Working data.
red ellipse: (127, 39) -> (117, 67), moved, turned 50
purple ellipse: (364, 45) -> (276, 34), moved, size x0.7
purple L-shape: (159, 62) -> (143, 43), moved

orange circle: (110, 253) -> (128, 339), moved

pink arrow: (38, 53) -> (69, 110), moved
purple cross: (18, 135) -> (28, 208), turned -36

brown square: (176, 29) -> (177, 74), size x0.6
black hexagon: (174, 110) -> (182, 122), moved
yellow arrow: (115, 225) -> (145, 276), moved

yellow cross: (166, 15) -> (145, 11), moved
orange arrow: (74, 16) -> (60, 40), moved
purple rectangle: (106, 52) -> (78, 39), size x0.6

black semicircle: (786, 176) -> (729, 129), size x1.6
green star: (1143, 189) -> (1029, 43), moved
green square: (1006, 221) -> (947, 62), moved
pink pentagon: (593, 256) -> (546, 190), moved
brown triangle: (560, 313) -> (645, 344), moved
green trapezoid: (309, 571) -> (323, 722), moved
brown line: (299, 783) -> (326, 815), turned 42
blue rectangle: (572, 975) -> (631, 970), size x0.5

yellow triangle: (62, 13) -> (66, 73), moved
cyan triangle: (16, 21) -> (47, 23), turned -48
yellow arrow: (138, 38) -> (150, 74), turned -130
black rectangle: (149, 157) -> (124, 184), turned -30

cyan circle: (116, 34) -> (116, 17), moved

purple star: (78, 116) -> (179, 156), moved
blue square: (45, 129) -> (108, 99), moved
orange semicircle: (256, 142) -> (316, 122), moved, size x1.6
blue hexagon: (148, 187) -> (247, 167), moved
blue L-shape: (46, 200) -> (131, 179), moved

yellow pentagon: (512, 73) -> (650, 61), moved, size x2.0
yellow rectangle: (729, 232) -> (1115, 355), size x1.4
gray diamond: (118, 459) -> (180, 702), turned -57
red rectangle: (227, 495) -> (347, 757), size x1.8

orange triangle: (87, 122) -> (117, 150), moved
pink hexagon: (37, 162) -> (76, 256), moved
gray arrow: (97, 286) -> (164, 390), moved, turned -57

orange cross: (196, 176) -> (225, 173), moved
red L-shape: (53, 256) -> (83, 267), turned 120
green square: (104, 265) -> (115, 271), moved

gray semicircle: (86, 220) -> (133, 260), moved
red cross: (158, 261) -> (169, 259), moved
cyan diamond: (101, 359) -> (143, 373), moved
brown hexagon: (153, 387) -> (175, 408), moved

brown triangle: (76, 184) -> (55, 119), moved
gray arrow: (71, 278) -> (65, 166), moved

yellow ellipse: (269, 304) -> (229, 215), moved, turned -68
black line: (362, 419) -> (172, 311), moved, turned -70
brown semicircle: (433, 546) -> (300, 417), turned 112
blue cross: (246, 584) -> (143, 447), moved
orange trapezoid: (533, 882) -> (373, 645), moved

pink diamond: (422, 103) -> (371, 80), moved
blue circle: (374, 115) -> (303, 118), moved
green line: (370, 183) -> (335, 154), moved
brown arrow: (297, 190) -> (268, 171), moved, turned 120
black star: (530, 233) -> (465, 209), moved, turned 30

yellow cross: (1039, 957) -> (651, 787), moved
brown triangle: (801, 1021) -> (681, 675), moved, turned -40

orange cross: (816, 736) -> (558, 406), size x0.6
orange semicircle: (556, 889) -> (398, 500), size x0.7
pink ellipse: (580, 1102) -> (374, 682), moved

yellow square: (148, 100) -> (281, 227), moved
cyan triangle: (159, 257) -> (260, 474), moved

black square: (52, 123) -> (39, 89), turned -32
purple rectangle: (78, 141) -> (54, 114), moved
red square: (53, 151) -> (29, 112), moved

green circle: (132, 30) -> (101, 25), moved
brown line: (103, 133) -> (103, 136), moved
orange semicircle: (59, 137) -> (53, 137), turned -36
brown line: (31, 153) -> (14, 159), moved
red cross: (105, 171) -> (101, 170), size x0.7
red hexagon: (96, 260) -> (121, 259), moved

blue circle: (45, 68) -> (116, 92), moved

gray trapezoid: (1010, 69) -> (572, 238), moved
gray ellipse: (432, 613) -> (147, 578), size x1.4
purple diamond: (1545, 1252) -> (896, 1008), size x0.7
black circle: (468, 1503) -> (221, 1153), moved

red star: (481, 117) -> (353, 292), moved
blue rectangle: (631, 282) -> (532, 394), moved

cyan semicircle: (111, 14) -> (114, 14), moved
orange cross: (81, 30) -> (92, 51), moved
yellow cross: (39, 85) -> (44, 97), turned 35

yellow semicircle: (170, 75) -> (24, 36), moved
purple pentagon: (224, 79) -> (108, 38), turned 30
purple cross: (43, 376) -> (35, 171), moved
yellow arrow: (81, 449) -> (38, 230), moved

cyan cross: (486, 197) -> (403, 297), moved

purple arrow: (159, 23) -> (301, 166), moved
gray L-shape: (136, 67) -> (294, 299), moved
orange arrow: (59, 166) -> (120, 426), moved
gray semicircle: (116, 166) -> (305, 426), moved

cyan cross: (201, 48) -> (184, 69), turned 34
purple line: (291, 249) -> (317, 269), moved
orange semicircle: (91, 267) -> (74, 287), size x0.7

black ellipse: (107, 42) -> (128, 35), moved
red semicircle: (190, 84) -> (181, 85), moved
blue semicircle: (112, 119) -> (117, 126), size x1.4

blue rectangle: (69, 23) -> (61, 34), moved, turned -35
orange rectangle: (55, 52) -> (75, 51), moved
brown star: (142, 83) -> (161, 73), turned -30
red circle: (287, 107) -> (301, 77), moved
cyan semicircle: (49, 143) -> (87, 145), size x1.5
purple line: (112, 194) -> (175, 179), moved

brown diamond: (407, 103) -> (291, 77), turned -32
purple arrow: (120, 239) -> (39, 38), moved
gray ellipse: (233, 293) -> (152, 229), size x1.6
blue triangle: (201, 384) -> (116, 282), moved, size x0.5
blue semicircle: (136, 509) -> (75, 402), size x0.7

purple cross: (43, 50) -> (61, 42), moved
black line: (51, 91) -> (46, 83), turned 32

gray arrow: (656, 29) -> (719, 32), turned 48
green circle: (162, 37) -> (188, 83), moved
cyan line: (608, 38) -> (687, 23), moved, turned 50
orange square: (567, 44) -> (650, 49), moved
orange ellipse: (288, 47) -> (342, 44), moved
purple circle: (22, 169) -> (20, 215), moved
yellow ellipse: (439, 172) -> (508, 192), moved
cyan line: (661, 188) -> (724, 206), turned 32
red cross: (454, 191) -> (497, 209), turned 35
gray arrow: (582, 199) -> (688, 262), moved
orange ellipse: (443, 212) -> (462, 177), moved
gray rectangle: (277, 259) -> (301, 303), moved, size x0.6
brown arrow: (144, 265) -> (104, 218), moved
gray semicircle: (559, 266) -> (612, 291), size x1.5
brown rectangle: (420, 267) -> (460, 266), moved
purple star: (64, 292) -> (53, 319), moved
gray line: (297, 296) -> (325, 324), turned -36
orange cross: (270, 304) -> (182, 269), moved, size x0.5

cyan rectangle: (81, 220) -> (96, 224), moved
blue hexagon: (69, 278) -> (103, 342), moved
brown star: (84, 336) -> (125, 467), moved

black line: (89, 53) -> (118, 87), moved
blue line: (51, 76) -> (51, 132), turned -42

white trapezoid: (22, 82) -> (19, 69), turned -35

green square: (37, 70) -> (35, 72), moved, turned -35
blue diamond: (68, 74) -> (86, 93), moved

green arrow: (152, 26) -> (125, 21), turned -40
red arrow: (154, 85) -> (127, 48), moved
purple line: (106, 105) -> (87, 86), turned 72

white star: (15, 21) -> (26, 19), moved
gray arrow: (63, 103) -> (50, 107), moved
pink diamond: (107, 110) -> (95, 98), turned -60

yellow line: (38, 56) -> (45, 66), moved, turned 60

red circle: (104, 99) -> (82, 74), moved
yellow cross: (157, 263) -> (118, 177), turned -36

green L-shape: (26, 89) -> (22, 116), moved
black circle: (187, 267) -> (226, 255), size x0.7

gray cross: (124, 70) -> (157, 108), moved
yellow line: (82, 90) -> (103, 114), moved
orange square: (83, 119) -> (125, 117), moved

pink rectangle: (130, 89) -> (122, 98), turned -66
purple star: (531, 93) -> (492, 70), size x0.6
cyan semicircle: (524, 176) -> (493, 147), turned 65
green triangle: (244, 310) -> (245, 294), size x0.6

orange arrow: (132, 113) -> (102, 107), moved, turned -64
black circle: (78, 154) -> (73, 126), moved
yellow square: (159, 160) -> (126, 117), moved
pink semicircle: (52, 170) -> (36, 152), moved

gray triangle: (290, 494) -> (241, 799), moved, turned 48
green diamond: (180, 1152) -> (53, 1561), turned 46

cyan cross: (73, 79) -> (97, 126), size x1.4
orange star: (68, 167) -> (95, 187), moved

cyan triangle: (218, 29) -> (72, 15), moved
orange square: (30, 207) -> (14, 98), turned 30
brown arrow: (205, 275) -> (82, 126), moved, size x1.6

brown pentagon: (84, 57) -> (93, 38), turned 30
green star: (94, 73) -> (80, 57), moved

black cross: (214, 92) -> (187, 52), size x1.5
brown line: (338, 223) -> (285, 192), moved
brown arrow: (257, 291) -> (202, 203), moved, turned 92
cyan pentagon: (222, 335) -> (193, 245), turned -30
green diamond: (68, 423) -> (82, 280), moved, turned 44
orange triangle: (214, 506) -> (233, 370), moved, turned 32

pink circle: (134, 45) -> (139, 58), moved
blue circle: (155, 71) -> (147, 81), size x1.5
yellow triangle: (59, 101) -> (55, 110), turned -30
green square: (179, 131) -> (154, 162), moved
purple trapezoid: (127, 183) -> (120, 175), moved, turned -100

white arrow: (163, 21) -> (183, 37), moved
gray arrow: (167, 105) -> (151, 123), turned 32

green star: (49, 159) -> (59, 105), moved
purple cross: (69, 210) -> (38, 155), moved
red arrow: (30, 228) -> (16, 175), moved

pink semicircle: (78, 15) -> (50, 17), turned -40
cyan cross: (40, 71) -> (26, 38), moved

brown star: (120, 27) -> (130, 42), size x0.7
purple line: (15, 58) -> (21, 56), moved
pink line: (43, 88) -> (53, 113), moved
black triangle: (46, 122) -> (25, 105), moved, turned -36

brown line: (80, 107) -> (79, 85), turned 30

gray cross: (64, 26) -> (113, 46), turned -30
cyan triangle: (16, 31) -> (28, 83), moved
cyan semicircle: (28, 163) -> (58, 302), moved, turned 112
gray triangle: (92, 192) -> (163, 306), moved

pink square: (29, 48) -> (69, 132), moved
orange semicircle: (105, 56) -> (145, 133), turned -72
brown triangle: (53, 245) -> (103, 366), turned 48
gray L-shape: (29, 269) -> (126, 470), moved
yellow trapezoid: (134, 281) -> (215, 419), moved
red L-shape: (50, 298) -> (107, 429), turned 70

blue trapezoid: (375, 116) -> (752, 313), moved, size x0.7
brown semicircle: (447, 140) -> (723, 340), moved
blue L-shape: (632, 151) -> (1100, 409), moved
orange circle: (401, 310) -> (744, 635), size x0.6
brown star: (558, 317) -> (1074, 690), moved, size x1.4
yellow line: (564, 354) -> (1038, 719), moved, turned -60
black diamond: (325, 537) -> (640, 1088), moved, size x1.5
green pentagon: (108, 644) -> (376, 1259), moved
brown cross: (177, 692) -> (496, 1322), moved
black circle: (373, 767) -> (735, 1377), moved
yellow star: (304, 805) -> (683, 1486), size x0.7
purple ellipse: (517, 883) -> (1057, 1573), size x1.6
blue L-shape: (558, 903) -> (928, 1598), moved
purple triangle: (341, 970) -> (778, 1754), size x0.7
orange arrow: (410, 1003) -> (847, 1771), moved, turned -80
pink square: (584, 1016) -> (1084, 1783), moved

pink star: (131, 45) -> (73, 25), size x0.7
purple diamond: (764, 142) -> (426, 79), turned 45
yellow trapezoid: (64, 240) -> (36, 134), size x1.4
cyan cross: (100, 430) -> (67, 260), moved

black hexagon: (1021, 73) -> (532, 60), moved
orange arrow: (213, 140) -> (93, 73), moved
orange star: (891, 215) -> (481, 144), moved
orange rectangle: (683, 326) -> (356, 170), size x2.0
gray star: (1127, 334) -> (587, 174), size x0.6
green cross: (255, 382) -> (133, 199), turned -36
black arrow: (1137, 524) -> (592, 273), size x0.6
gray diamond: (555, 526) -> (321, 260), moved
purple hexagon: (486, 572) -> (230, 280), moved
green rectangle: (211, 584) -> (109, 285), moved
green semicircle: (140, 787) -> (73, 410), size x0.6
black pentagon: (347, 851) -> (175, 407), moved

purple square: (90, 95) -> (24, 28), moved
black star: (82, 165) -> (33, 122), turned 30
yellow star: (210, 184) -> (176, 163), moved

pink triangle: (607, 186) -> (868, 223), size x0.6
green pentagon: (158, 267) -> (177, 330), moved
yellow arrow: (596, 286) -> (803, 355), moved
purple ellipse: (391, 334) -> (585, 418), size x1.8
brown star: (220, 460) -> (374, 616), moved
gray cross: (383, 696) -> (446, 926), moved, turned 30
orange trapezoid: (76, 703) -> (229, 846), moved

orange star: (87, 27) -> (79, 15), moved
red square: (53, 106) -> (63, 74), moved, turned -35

Task to complete. Lines that include the word "white" are to be extracted from the data above.

Response to this task.
white trapezoid: (22, 82) -> (19, 69), turned -35
white star: (15, 21) -> (26, 19), moved
white arrow: (163, 21) -> (183, 37), moved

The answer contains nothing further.